*What to do*.
Write out exactly the lines below that run from the one containing "(339, 475) = (256, 617): green" through the one containing "(520, 359) = (589, 560): turquoise", both included, with no other lines.

Stored dataset items:
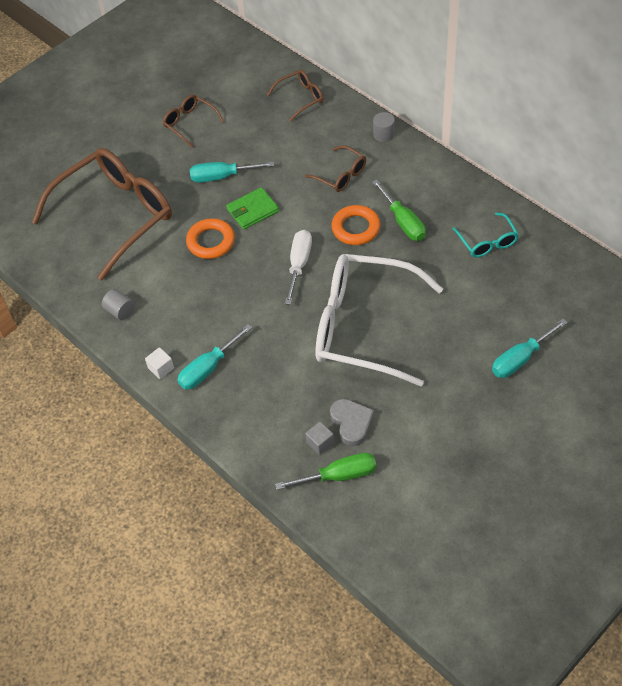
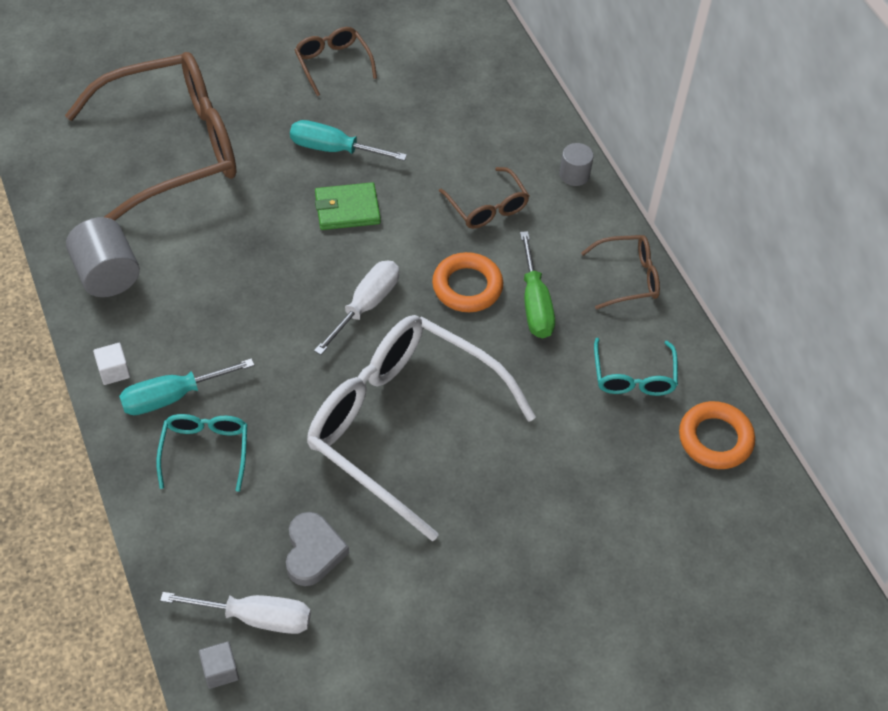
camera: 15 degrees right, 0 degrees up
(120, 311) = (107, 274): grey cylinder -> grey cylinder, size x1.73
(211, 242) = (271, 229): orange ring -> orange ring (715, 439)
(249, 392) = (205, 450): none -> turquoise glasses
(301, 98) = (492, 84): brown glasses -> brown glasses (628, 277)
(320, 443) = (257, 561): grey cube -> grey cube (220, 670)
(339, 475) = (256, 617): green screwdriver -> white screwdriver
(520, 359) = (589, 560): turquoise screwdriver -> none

--

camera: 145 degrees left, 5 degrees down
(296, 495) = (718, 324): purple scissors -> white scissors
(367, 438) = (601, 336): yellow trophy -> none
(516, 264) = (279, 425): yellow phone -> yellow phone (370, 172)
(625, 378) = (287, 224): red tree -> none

* * *

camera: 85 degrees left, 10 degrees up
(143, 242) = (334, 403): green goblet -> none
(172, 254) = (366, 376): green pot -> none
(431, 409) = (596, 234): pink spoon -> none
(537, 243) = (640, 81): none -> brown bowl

*Written response*.
(339, 475) = (256, 617): green screwdriver -> white screwdriver
(520, 359) = (589, 560): turquoise screwdriver -> none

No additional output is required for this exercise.